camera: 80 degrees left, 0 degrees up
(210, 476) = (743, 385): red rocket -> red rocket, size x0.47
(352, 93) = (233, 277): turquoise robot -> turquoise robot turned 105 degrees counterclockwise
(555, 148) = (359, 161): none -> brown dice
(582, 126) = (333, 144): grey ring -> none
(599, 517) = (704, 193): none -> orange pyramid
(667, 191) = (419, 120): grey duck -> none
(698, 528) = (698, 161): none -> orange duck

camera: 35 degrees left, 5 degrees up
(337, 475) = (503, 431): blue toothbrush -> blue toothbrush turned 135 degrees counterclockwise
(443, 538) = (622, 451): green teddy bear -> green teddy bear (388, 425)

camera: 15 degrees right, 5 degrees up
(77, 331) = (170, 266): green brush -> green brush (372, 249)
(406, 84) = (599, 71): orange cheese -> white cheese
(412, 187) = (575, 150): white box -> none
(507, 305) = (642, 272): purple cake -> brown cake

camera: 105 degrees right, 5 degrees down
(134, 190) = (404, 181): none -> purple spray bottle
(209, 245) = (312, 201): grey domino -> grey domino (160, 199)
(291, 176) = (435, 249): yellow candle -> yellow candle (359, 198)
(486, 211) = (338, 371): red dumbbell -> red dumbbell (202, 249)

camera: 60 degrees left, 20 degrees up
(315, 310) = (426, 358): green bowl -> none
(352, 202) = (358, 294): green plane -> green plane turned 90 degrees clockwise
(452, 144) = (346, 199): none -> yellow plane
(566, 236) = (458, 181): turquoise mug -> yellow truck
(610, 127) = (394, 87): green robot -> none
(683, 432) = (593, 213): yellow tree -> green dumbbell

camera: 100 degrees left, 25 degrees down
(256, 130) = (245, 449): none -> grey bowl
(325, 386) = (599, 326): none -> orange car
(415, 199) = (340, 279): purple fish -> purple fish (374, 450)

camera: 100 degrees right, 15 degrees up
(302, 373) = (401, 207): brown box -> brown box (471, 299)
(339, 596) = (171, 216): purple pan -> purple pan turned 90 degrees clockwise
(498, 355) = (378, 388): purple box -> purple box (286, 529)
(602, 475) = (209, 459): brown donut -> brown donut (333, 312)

· · · ·

## PROMPT
Wherever the word "camera" turns up in a line of the entries above, copy that line.

## OUTPUT OF THE EXERCISE
camera: 80 degrees left, 0 degrees up
camera: 35 degrees left, 5 degrees up
camera: 15 degrees right, 5 degrees up
camera: 105 degrees right, 5 degrees down
camera: 60 degrees left, 20 degrees up
camera: 100 degrees left, 25 degrees down
camera: 100 degrees right, 15 degrees up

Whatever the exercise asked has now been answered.